▶ [SUPPLIED MATERIAL]:

+---+

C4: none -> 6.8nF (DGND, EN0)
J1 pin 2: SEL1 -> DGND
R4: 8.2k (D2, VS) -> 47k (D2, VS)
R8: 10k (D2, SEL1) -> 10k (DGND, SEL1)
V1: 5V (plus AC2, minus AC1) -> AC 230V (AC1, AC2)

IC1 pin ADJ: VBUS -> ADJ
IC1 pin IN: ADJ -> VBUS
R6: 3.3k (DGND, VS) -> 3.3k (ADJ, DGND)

+---+

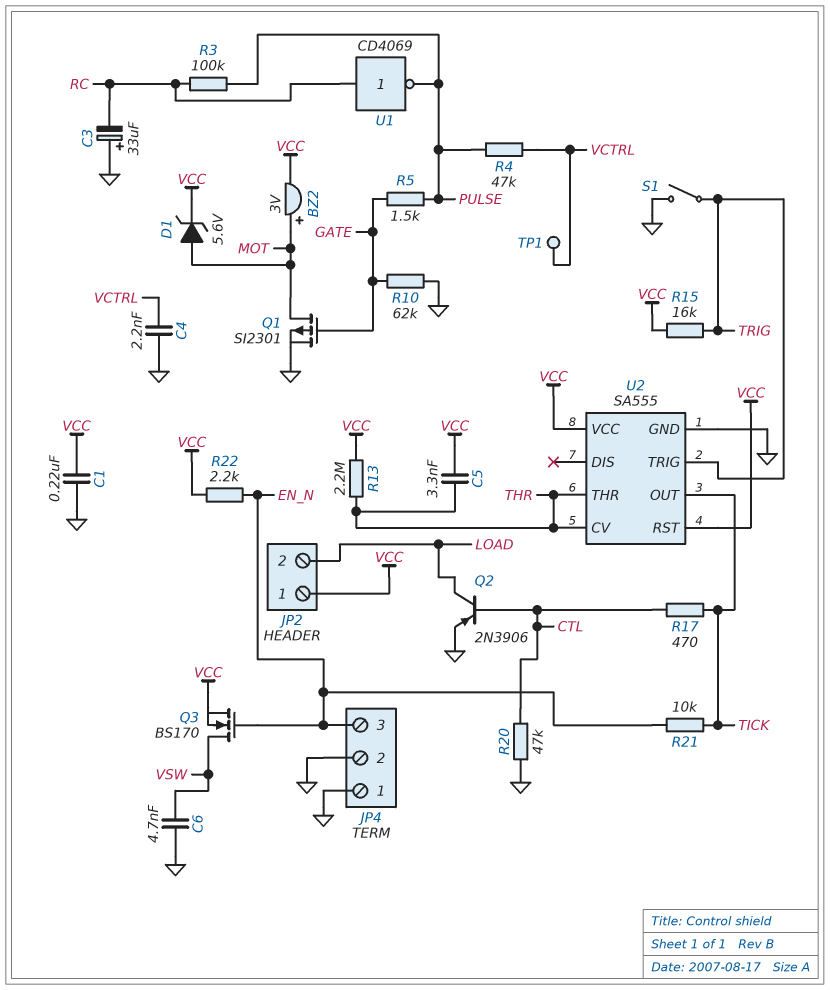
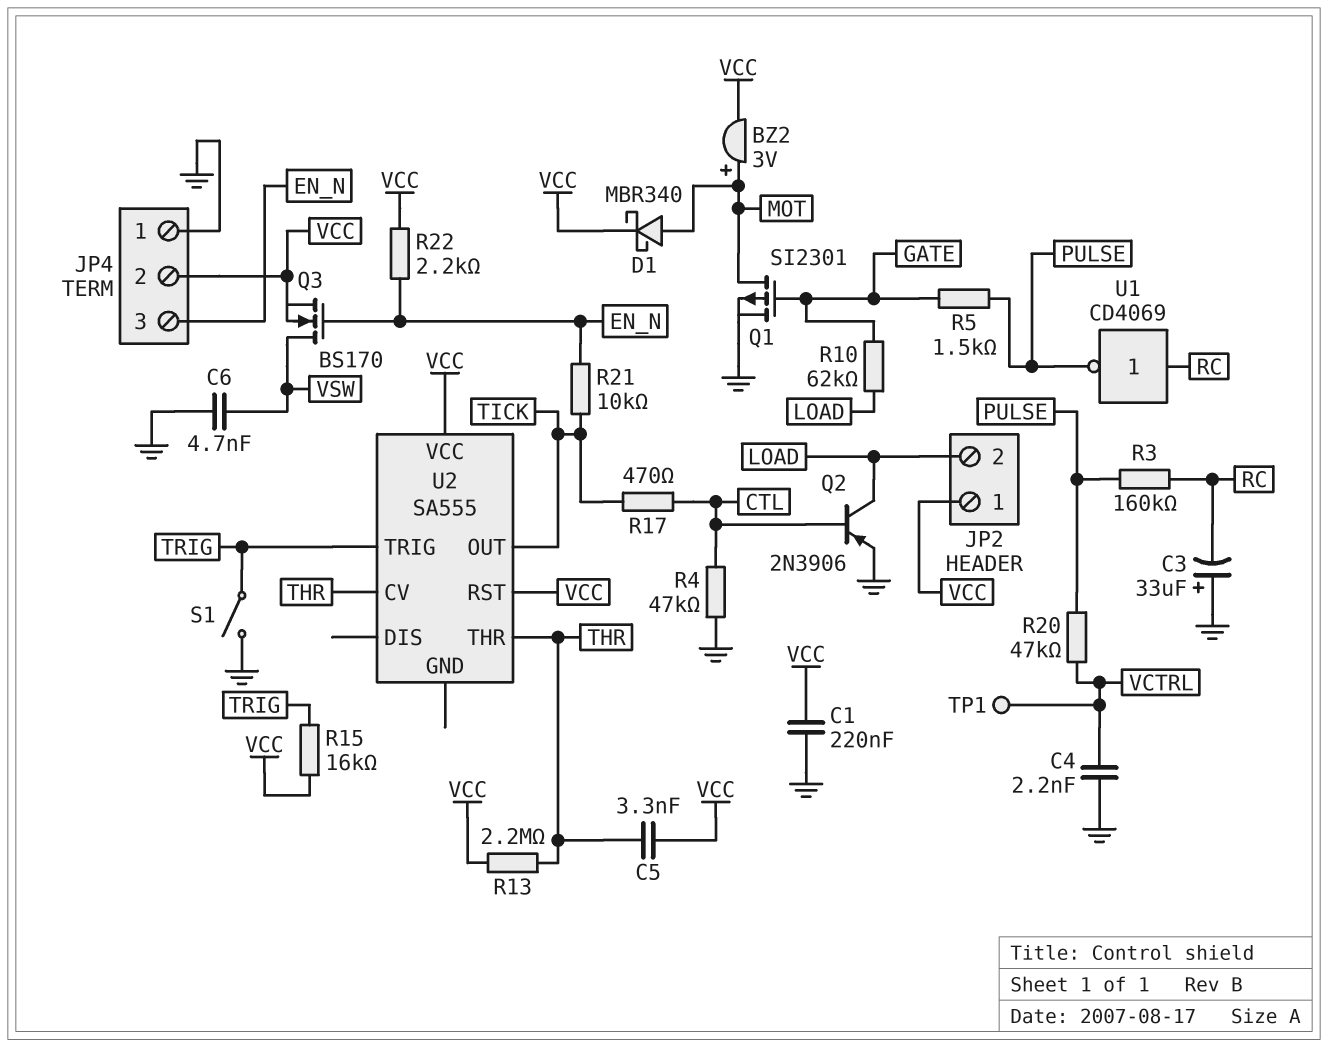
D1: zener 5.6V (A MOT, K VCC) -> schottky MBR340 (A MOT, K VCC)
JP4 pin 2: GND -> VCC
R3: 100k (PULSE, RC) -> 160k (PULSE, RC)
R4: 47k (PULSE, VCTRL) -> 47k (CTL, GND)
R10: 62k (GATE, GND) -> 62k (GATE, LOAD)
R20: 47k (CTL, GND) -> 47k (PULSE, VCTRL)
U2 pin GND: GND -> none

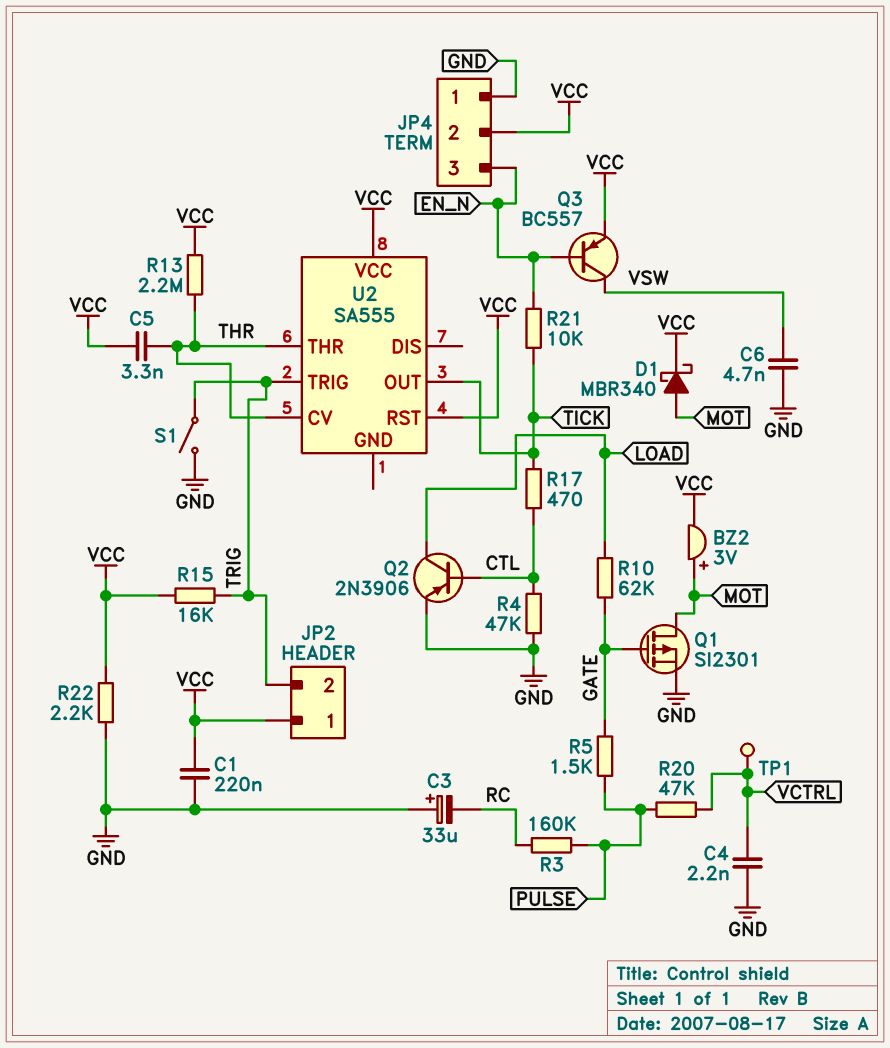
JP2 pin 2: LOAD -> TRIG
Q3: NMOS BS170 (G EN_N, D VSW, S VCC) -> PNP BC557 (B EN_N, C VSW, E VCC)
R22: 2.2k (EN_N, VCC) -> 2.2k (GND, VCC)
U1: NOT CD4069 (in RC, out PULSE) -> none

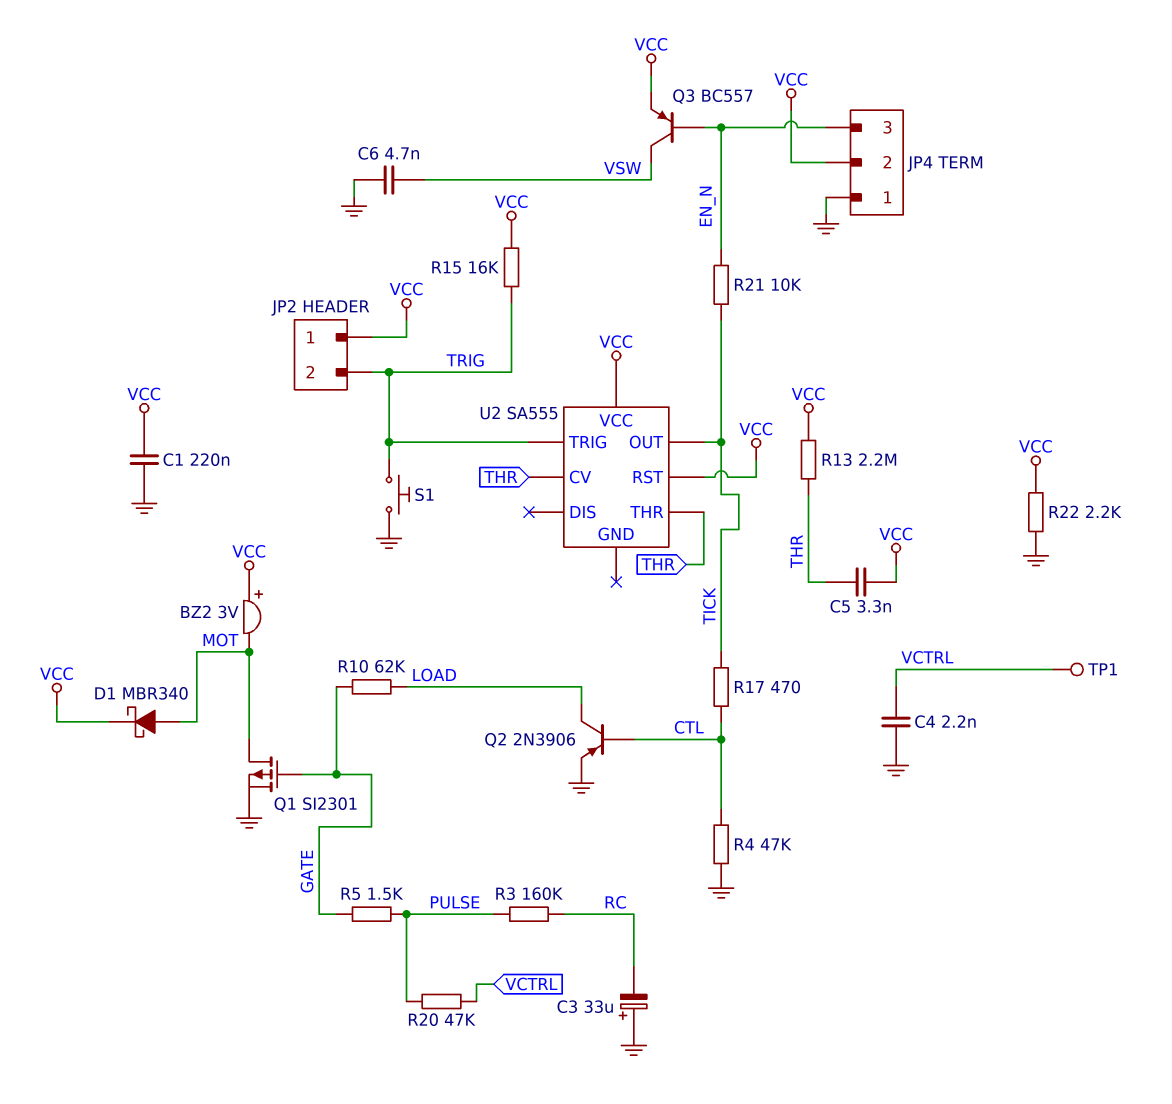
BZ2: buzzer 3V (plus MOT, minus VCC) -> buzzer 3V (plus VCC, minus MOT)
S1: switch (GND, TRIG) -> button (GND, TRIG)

+---+

▶ [EXERCISE DESCRIPTION]:
Look in the material above for the line with "J1 pin 2: SEL1 -> DGND" and the line with "R6: 3.3k (DGND, VS) -> 3.3k (ADJ, DGND)", and transcribe exactly those lines and all lines between them, nothing more.

▶ [ANSWER TO THE EXERCISE]:
J1 pin 2: SEL1 -> DGND
R4: 8.2k (D2, VS) -> 47k (D2, VS)
R8: 10k (D2, SEL1) -> 10k (DGND, SEL1)
V1: 5V (plus AC2, minus AC1) -> AC 230V (AC1, AC2)

IC1 pin ADJ: VBUS -> ADJ
IC1 pin IN: ADJ -> VBUS
R6: 3.3k (DGND, VS) -> 3.3k (ADJ, DGND)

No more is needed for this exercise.